WHAT TO PRODUCE » Find the lines below that include the word "rotated" and report how many there are, with no other text.
====== DATASET ENTRIES ======
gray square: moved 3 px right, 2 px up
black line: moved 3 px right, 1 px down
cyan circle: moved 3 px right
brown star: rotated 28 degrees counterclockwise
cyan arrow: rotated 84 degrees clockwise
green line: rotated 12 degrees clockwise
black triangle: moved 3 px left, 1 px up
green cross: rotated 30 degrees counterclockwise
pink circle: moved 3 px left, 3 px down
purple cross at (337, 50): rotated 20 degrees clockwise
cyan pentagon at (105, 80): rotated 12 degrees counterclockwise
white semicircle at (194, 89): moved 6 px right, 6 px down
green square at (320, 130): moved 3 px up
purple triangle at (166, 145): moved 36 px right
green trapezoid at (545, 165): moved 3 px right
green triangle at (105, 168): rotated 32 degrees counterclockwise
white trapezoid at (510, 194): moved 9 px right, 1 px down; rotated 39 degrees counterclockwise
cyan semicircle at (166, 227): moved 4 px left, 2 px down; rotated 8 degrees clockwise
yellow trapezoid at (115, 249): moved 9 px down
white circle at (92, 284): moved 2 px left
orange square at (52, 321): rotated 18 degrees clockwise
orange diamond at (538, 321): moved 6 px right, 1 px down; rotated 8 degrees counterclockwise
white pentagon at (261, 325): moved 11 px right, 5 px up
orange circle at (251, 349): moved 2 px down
======
ANSWER TO THE EXERCISE » 11